··· GIVEN MATERIAL ···
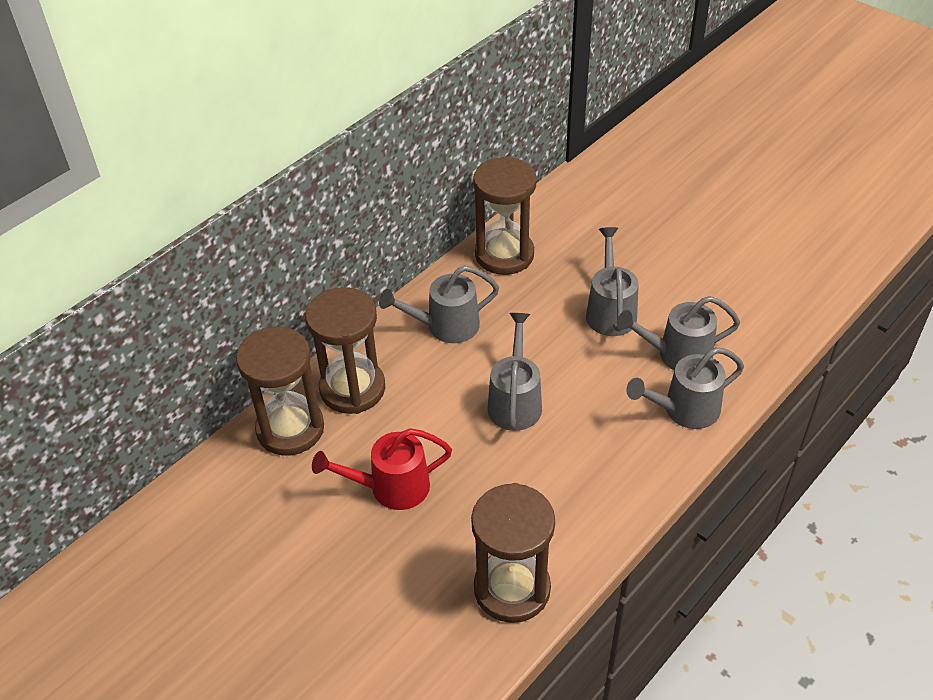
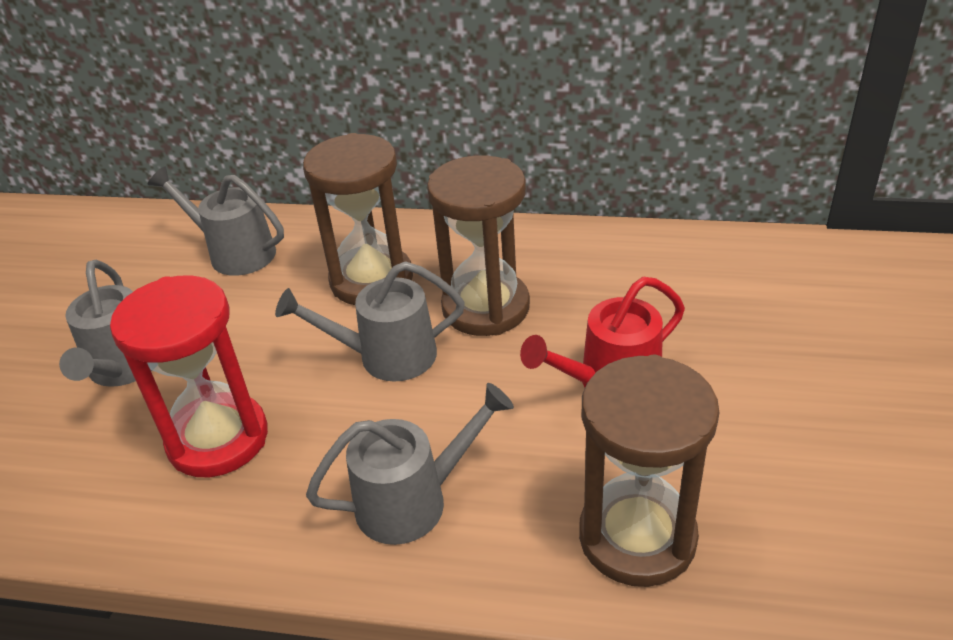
brown hourglass: 4 -> 3
grey watering can: 5 -> 4
red hourglass: 0 -> 1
···
| TASK DESCRIPTION |
Would you please retype all the data exactly? Leave out whatever pictures it holds.

| EXPECTED ANSWER |
brown hourglass: 4 -> 3
grey watering can: 5 -> 4
red hourglass: 0 -> 1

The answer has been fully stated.